ABOUT THIS TASK —
A verbatim repeat of the lines below is required, with the pictures removed.

[Object state change records]
----

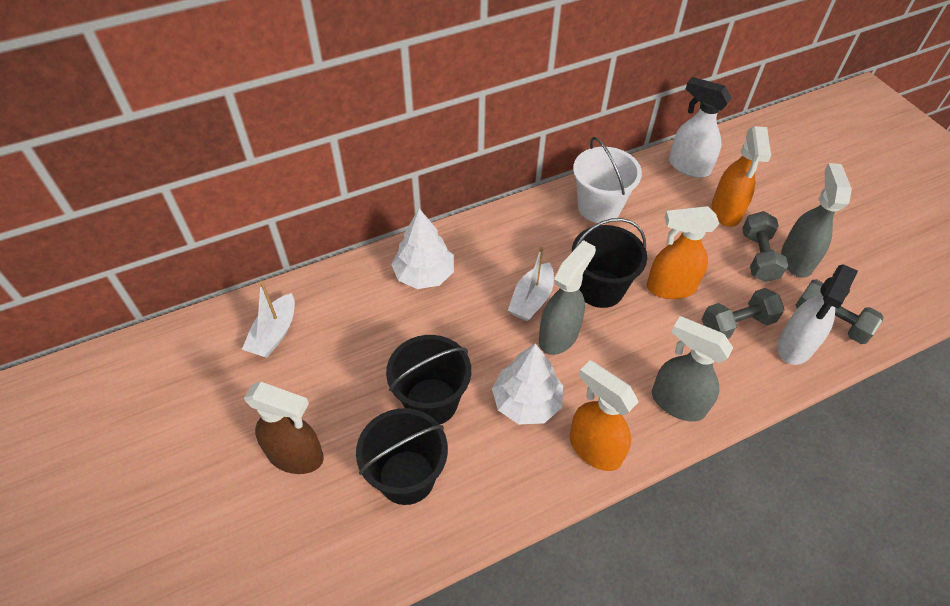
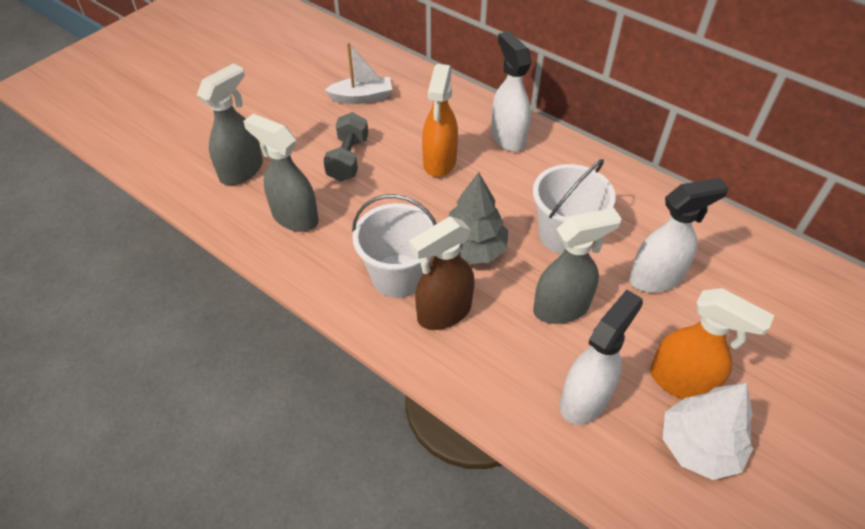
black bucket: 3 -> 0
grey dumbbell: 3 -> 1
grey tree: 0 -> 1
orange spray bottle: 3 -> 2
white boat: 2 -> 1
white bucket: 1 -> 2
white spray bottle: 2 -> 3
white tree: 2 -> 1

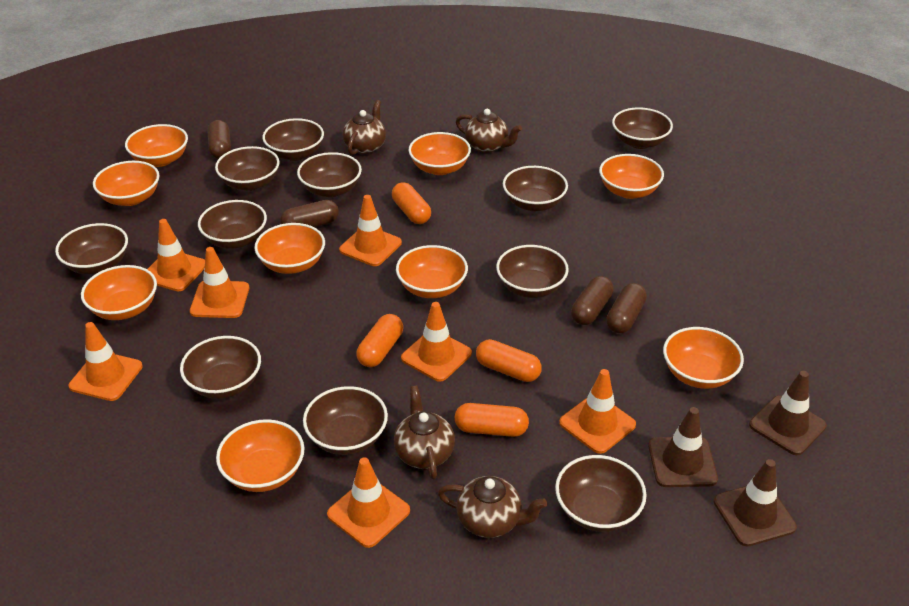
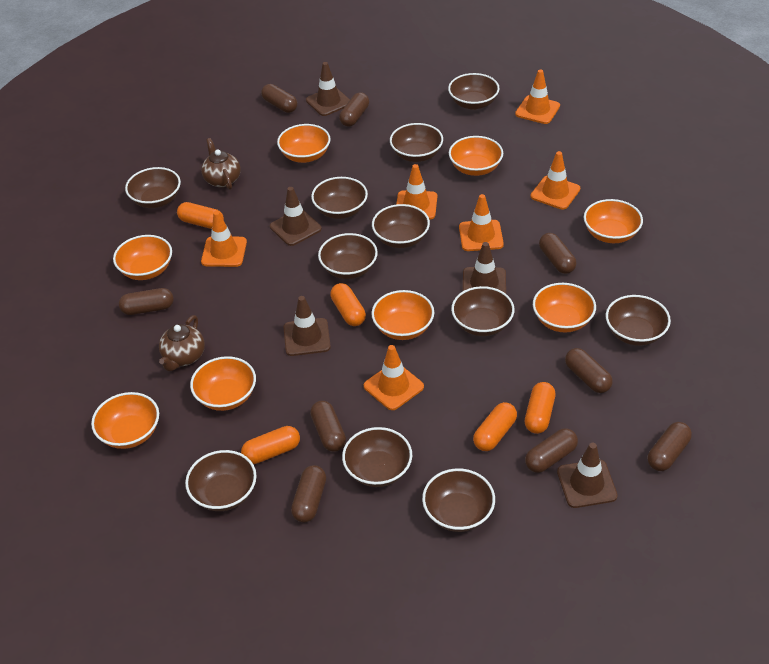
brown capsule: 4 -> 9
brown teapot: 4 -> 2
brown traffic cone: 3 -> 5
orange bowl: 9 -> 8
orange capsule: 4 -> 5
orange traffic cone: 7 -> 6

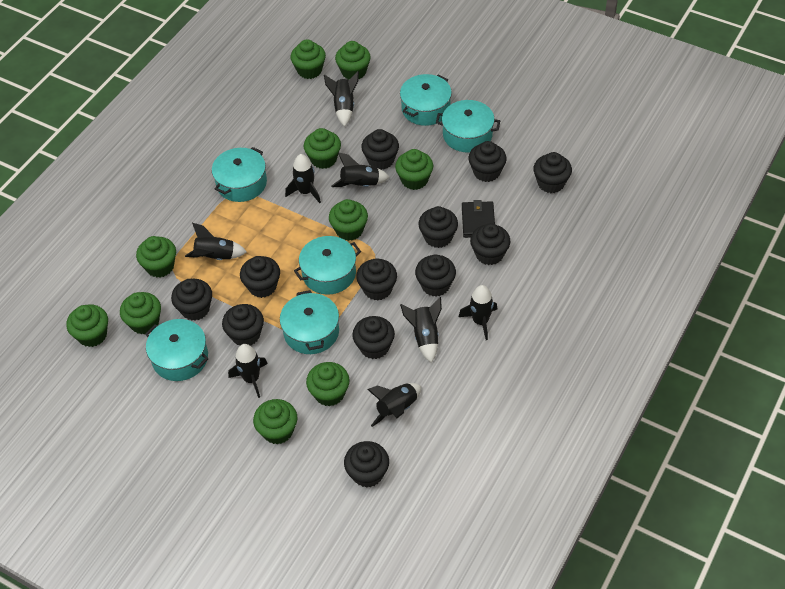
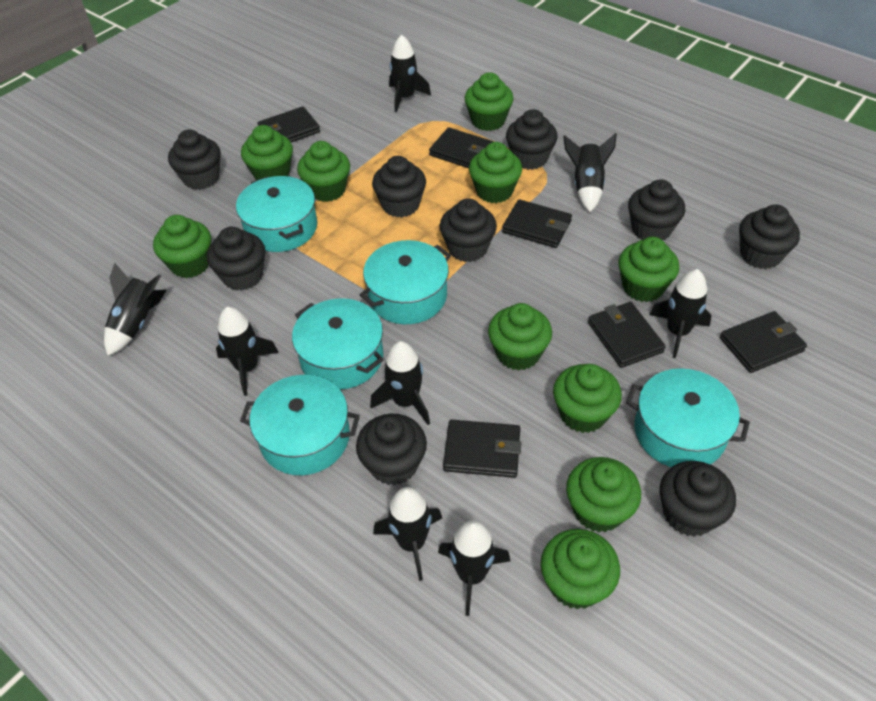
black cupcake: 12 -> 9
black wallet: 1 -> 6
turquoise pot: 6 -> 5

----

WRITTEN RESPONSE —
black bucket: 3 -> 0
grey dumbbell: 3 -> 1
grey tree: 0 -> 1
orange spray bottle: 3 -> 2
white boat: 2 -> 1
white bucket: 1 -> 2
white spray bottle: 2 -> 3
white tree: 2 -> 1

brown capsule: 4 -> 9
brown teapot: 4 -> 2
brown traffic cone: 3 -> 5
orange bowl: 9 -> 8
orange capsule: 4 -> 5
orange traffic cone: 7 -> 6

black cupcake: 12 -> 9
black wallet: 1 -> 6
turquoise pot: 6 -> 5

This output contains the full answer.